§ TASK DESCRIPTION: Give the data again exactly as written, without any of its pictures.
(SOURCE MATERIAL Opens)
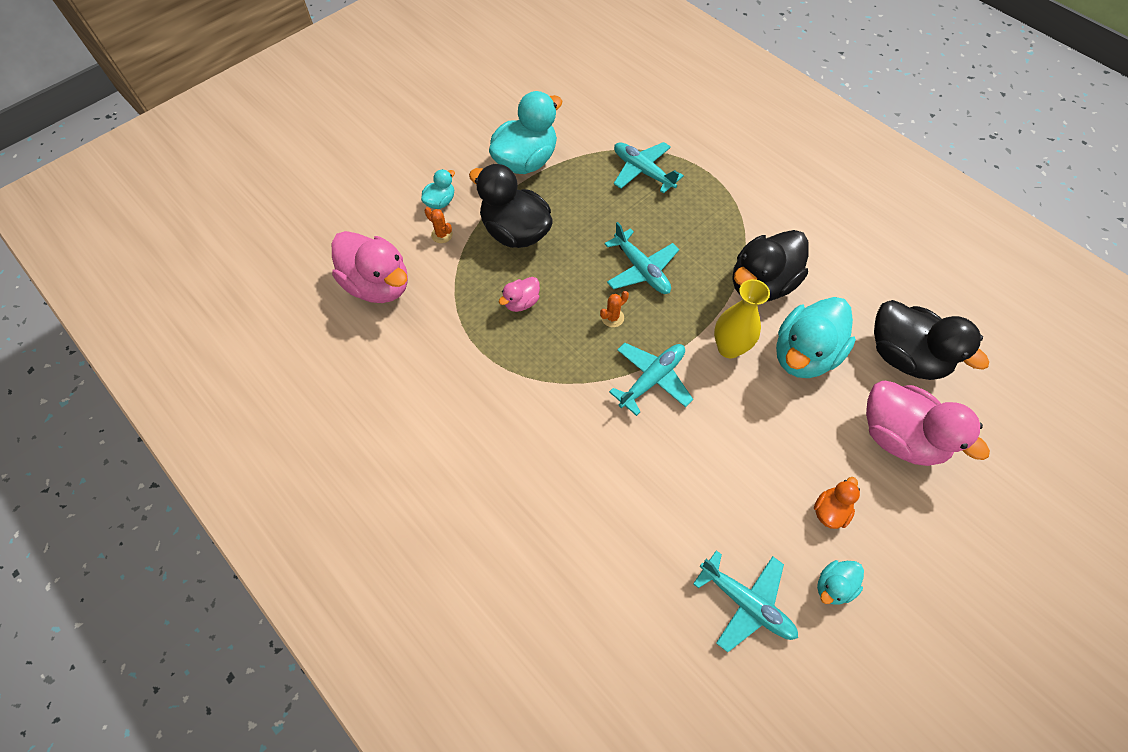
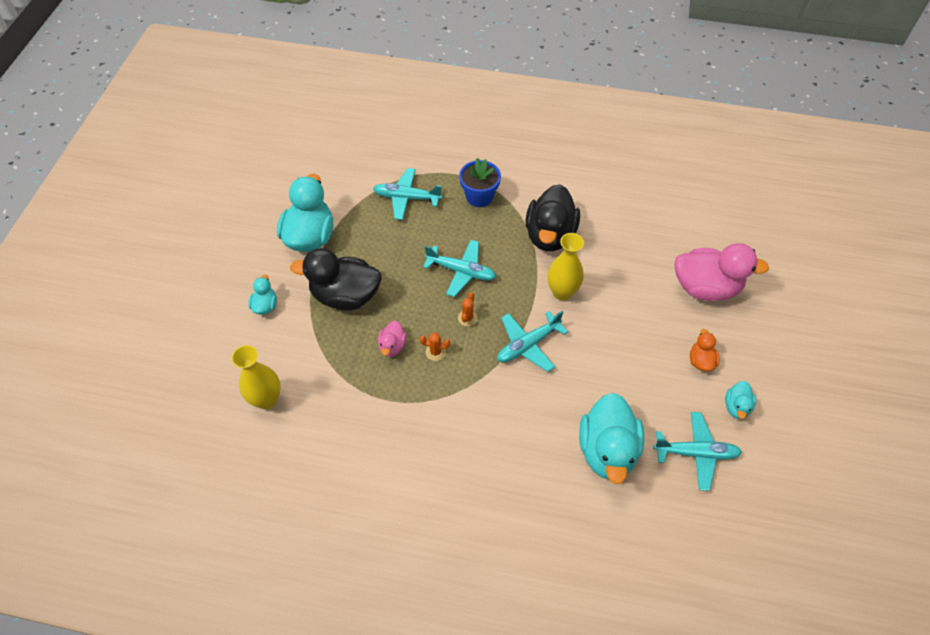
camera: 35 degrees left, 5 degrees down
(378, 285) = (267, 399): pink duck -> yellow vase
(442, 235) = (288, 331): orange cactus -> orange cactus (435, 352)
(652, 379) = (528, 345): turquoise plane -> turquoise plane turned 135 degrees counterclockwise
(716, 207) = (479, 196): none -> blue flower pot
(804, 354) = (612, 268): turquoise duck -> turquoise duck (607, 450)
(904, 356) = (672, 233): black duck -> none

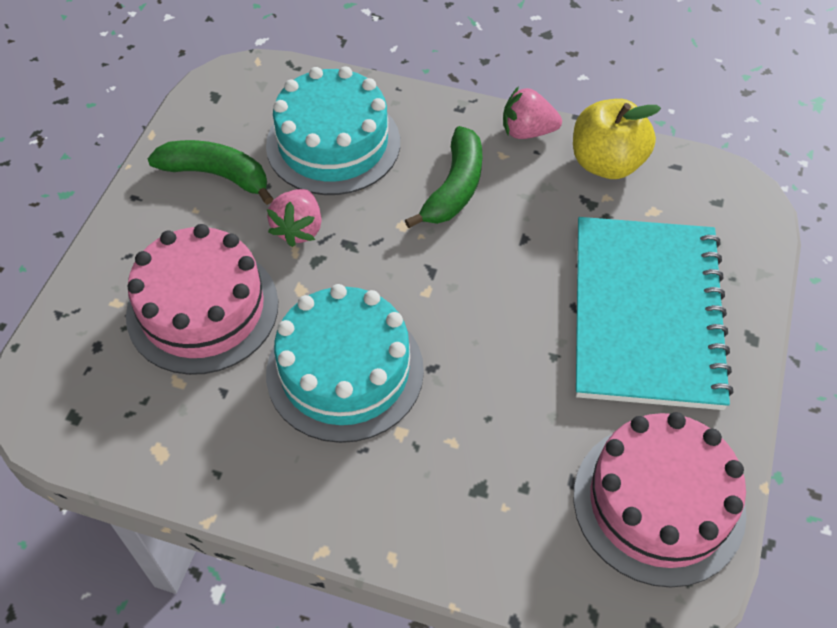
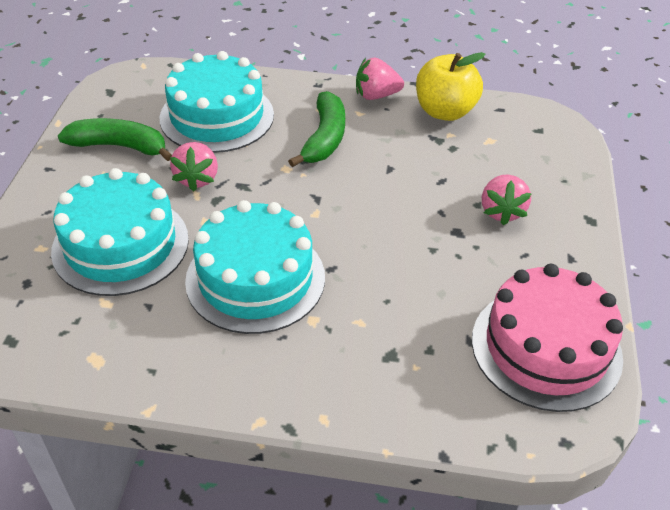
camera: 10 degrees left, 10 degrees down
(202, 309) = (120, 245): pink cake -> turquoise cake
(646, 314) = (501, 211): turquoise notebook -> pink strawberry

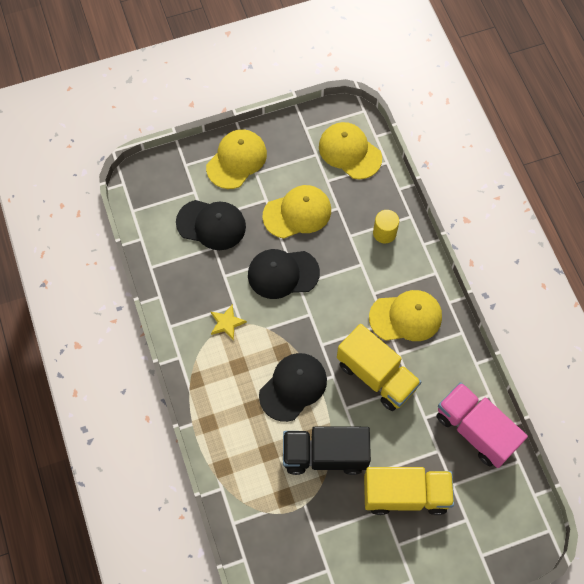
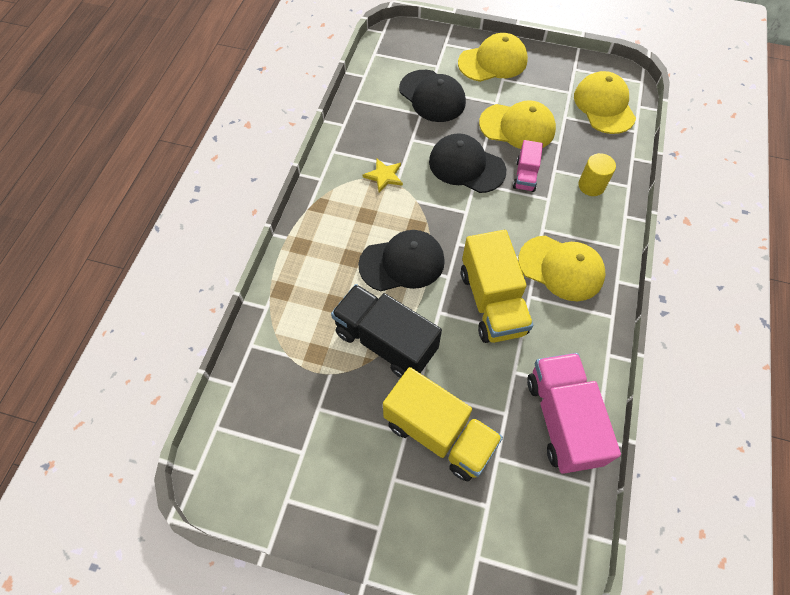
camera: 35 degrees right, 5 degrees down
(332, 254) = (525, 176): none -> pink truck

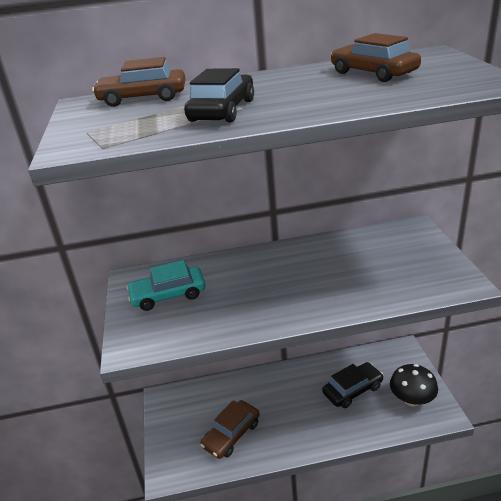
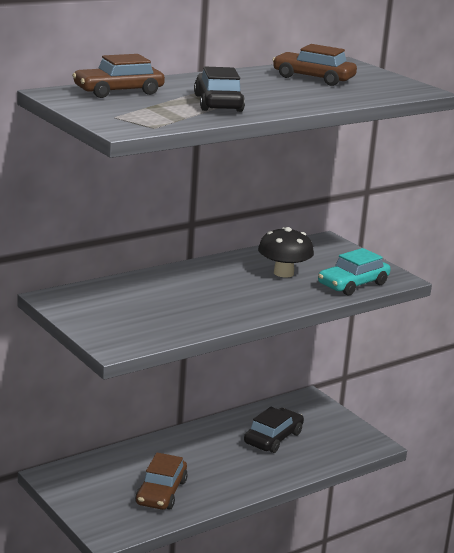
camera: 30 degrees left, 10 degrees down
(168, 295) = (115, 307): turquoise car -> turquoise car (353, 284)
(412, 399) = (338, 437): black mushroom -> black mushroom (283, 273)

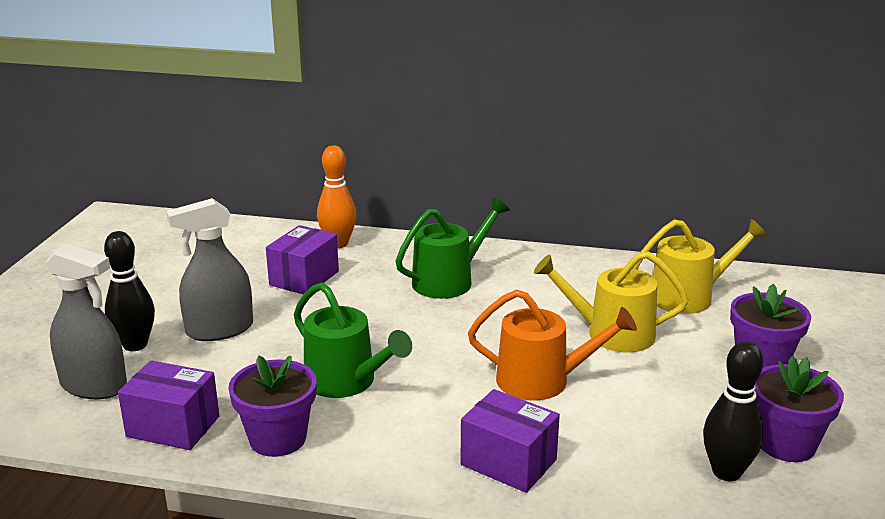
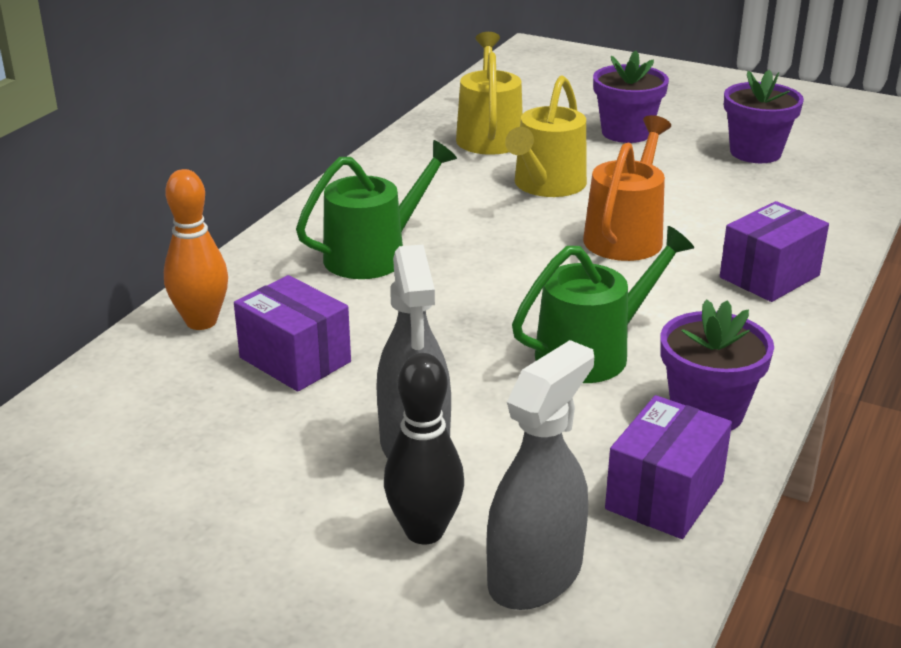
camera: 75 degrees left, 5 degrees up
(448, 281) = (373, 255): green watering can -> green watering can turned 75 degrees clockwise
(726, 472) = (793, 183): black bowling pin -> none

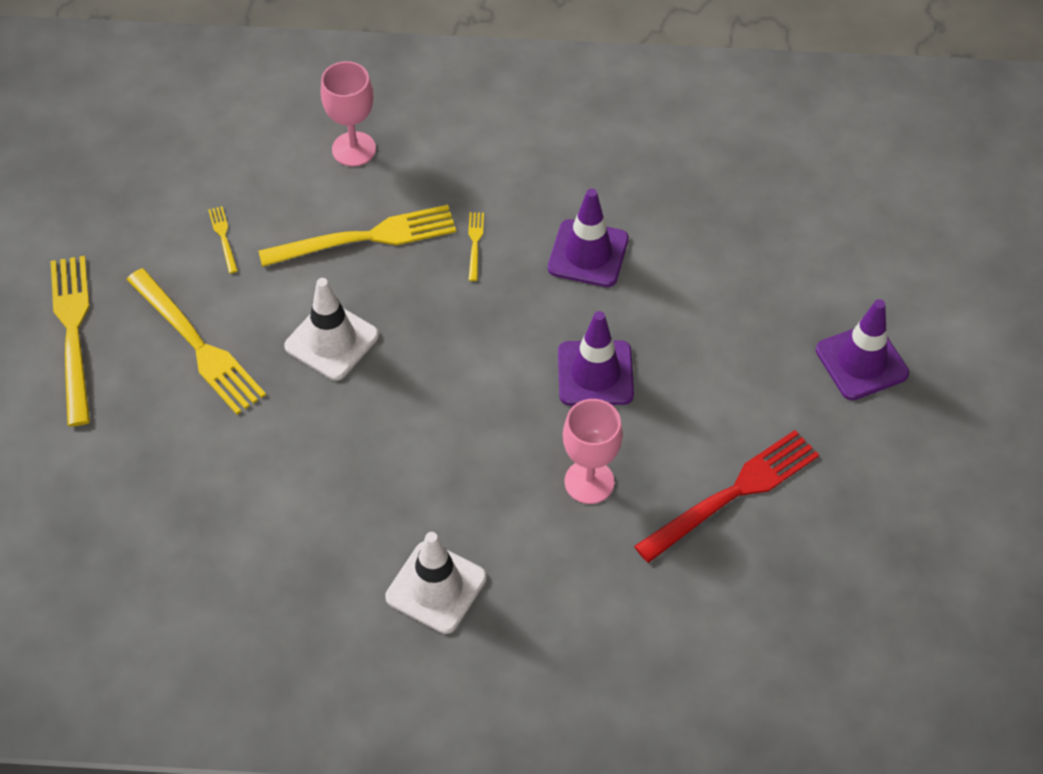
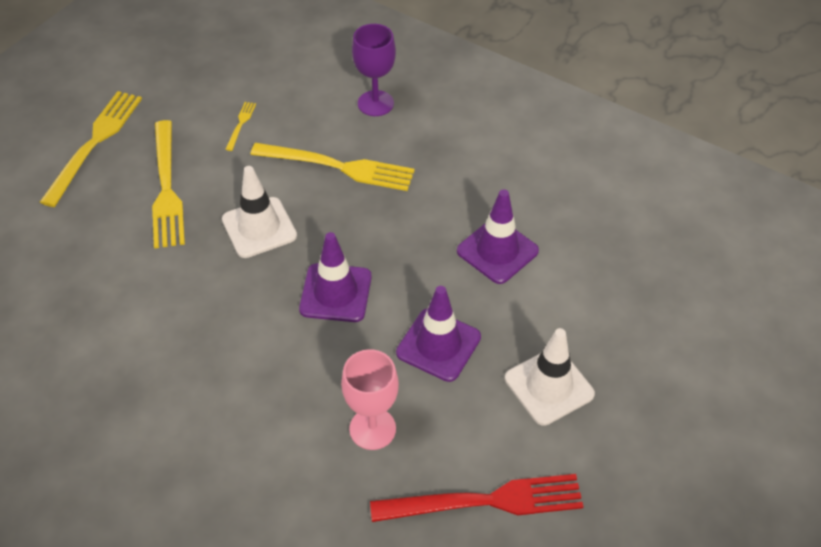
camera: 30 degrees right, 5 degrees down
(354, 149) = (375, 103): pink goblet -> purple goblet
(436, 587) = (193, 450): white traffic cone -> white traffic cone (549, 386)
(475, 243) = (415, 205): yellow fork -> none
(861, 362) = (675, 445): purple traffic cone -> purple traffic cone (335, 293)

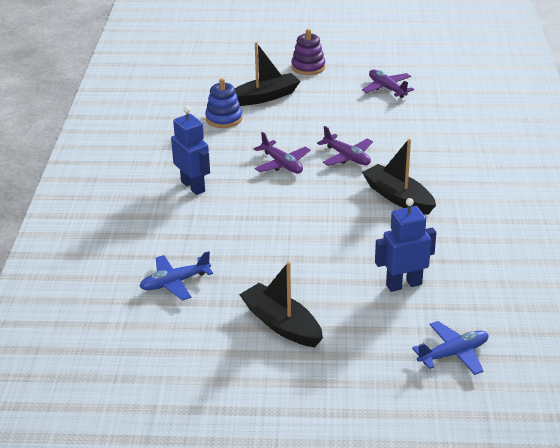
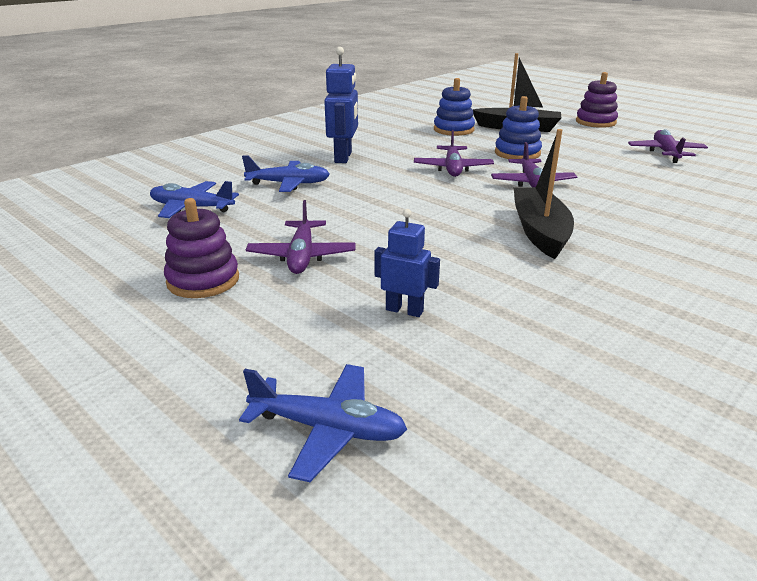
camera: 40 degrees right, 5 degrees down
(200, 230) = (289, 184): none -> blue plane
(281, 324) = (203, 280): black boat -> purple stacking toy
(301, 129) = (517, 153): none -> blue stacking toy
(305, 281) = (302, 256): none -> purple plane
(403, 284) = (404, 310): blue robot -> blue robot, size x0.63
(SOURCE MATERIAL Closes)
§ RESPONSE BOX:
camera: 35 degrees left, 5 degrees down
(378, 285) = (267, 399): pink duck -> yellow vase
(442, 235) = (288, 331): orange cactus -> orange cactus (435, 352)
(652, 379) = (528, 345): turquoise plane -> turquoise plane turned 135 degrees counterclockwise
(716, 207) = (479, 196): none -> blue flower pot
(804, 354) = (612, 268): turquoise duck -> turquoise duck (607, 450)
(904, 356) = (672, 233): black duck -> none

camera: 10 degrees left, 10 degrees down
(202, 309) = (120, 245): pink cake -> turquoise cake
(646, 314) = (501, 211): turquoise notebook -> pink strawberry

camera: 35 degrees right, 5 degrees down
(332, 254) = (525, 176): none -> pink truck

camera: 30 degrees left, 10 degrees down
(168, 295) = (115, 307): turquoise car -> turquoise car (353, 284)
(412, 399) = (338, 437): black mushroom -> black mushroom (283, 273)

camera: 75 degrees left, 5 degrees up
(448, 281) = (373, 255): green watering can -> green watering can turned 75 degrees clockwise
(726, 472) = (793, 183): black bowling pin -> none

camera: 30 degrees right, 5 degrees down
(354, 149) = (375, 103): pink goblet -> purple goblet
(436, 587) = (193, 450): white traffic cone -> white traffic cone (549, 386)
(475, 243) = (415, 205): yellow fork -> none
(861, 362) = (675, 445): purple traffic cone -> purple traffic cone (335, 293)

camera: 40 degrees right, 5 degrees down
(200, 230) = (289, 184): none -> blue plane
(281, 324) = (203, 280): black boat -> purple stacking toy
(301, 129) = (517, 153): none -> blue stacking toy
(305, 281) = (302, 256): none -> purple plane
(403, 284) = (404, 310): blue robot -> blue robot, size x0.63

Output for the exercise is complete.